:: TASK PROMPT ::
A line belongs in the answer only if it contains the word "plus"; copy every such line from the listing below.

:: AVAILABLE DATA ::
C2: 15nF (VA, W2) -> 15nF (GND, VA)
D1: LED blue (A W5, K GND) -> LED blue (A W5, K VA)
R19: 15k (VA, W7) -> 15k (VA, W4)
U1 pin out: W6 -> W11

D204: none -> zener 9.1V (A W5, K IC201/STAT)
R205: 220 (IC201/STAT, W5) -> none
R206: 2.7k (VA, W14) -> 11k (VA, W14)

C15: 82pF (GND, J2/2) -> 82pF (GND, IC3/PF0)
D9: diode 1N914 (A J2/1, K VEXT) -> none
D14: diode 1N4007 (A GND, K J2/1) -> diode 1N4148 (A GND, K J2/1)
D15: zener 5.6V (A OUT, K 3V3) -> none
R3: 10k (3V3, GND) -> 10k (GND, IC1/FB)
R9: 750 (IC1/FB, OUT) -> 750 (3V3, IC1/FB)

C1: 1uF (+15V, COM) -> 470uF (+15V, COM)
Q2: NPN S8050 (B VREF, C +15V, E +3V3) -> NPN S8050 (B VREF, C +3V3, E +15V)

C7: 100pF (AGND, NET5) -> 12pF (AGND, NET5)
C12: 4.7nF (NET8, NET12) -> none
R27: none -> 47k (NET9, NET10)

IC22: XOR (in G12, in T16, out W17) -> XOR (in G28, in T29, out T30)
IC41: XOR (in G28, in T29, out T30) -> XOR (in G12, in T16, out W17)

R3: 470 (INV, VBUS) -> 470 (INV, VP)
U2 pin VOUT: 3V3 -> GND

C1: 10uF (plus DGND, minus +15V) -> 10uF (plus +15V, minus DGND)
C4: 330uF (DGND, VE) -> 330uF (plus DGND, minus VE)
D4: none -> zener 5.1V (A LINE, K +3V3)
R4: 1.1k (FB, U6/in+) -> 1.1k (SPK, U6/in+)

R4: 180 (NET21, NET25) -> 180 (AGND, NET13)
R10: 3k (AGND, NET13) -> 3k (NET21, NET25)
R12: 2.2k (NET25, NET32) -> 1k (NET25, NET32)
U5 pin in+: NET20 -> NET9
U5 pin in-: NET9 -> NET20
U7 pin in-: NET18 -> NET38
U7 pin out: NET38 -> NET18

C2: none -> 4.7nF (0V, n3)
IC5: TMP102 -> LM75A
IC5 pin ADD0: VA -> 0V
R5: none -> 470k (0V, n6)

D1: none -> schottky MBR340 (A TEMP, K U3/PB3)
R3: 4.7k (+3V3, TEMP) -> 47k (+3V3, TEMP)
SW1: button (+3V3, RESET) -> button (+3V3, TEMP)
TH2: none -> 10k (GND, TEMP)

:: TASK ANSWER ::
C1: 10uF (plus DGND, minus +15V) -> 10uF (plus +15V, minus DGND)
C4: 330uF (DGND, VE) -> 330uF (plus DGND, minus VE)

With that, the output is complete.